(EXERCISE):
Using the records below, copy out exactly the line that contains "[646,129,776,311] to [380,184,448,323]" and every line that follows it, up to and including the last, and no others.

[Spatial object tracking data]
------------------------------------

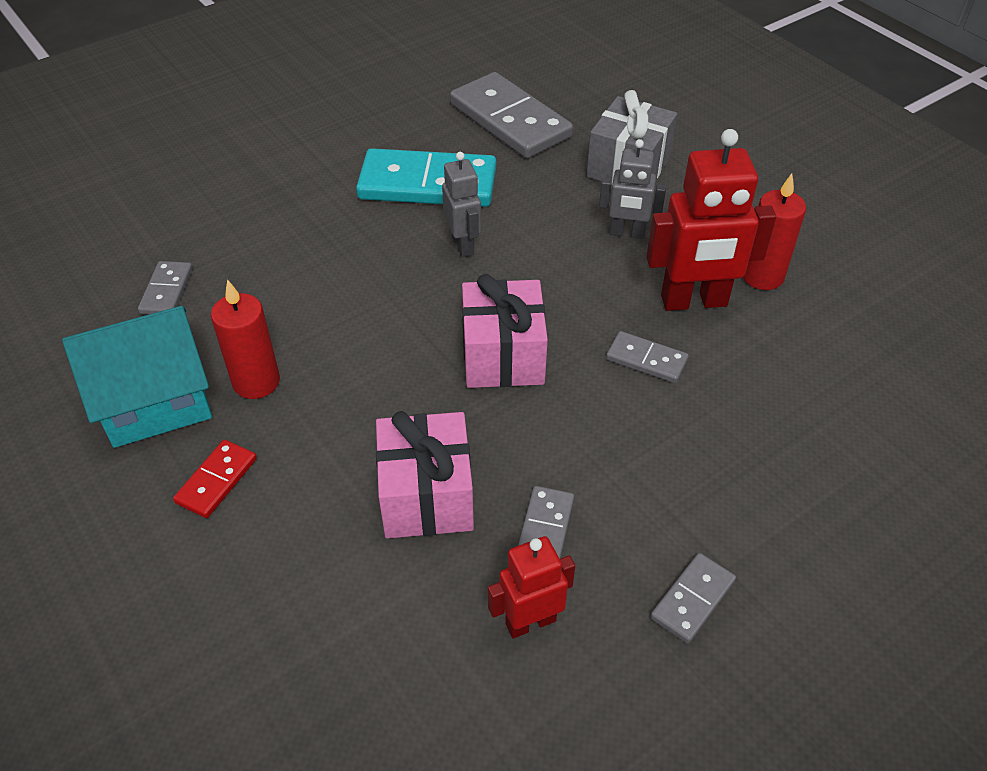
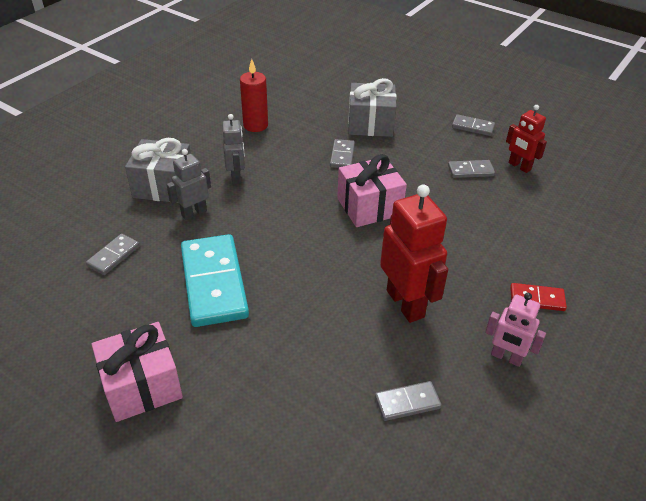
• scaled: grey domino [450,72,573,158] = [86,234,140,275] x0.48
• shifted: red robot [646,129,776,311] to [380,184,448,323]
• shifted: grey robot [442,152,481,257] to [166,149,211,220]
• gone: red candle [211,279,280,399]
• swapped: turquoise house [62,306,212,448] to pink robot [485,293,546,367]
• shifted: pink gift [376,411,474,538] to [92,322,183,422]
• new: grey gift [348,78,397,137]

------------------------------------

(REPLY):
• shifted: red robot [646,129,776,311] to [380,184,448,323]
• shifted: grey robot [442,152,481,257] to [166,149,211,220]
• gone: red candle [211,279,280,399]
• swapped: turquoise house [62,306,212,448] to pink robot [485,293,546,367]
• shifted: pink gift [376,411,474,538] to [92,322,183,422]
• new: grey gift [348,78,397,137]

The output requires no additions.